::: Raw data

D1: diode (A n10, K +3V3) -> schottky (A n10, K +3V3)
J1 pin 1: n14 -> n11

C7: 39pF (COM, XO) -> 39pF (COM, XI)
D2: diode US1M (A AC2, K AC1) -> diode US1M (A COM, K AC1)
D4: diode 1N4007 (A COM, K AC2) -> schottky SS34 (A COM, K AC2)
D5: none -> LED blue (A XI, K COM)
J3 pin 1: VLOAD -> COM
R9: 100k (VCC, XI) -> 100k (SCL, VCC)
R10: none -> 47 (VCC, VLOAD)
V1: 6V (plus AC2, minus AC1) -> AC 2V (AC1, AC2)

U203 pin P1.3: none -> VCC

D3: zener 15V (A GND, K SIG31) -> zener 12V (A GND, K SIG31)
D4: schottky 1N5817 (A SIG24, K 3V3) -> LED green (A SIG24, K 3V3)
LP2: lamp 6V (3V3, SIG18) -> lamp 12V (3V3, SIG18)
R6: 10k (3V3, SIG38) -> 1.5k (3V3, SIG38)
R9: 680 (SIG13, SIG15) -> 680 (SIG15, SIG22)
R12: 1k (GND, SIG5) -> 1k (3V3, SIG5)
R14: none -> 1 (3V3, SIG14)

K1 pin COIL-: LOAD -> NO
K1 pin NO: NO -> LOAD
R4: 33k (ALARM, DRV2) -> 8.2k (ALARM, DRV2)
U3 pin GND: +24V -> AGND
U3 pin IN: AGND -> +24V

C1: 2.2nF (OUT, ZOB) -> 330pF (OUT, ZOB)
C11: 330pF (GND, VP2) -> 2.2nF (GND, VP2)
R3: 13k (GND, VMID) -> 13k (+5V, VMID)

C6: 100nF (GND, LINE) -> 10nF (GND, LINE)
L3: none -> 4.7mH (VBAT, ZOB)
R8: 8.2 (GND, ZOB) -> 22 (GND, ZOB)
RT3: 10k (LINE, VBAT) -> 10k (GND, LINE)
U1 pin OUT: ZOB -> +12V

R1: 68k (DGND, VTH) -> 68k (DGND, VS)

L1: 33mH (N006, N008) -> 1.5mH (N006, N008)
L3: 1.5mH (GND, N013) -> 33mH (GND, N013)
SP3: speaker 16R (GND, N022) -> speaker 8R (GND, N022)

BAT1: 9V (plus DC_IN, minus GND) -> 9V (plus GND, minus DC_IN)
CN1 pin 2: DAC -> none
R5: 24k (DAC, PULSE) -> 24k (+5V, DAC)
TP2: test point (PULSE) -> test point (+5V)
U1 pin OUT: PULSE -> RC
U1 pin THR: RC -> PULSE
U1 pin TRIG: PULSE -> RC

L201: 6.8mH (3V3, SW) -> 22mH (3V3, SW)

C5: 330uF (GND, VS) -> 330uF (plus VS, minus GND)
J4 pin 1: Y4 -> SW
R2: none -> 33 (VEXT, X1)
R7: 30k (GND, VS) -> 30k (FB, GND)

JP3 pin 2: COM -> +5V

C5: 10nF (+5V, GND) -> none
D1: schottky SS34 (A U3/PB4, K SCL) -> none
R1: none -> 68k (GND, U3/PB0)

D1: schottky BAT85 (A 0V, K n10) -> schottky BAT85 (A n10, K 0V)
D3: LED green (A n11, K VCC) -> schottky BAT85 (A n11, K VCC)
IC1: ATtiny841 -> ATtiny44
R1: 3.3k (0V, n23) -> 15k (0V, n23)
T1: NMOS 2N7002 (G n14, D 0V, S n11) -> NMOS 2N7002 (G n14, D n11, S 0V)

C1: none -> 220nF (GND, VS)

::::::

Reproduce, character for character, only the lines of the preceding data that start at the line with "R2: none -> 33 (VEXT, X1)" and end at the line with "IC1: ATtiny841 -> ATtiny44", both included.

R2: none -> 33 (VEXT, X1)
R7: 30k (GND, VS) -> 30k (FB, GND)

JP3 pin 2: COM -> +5V

C5: 10nF (+5V, GND) -> none
D1: schottky SS34 (A U3/PB4, K SCL) -> none
R1: none -> 68k (GND, U3/PB0)

D1: schottky BAT85 (A 0V, K n10) -> schottky BAT85 (A n10, K 0V)
D3: LED green (A n11, K VCC) -> schottky BAT85 (A n11, K VCC)
IC1: ATtiny841 -> ATtiny44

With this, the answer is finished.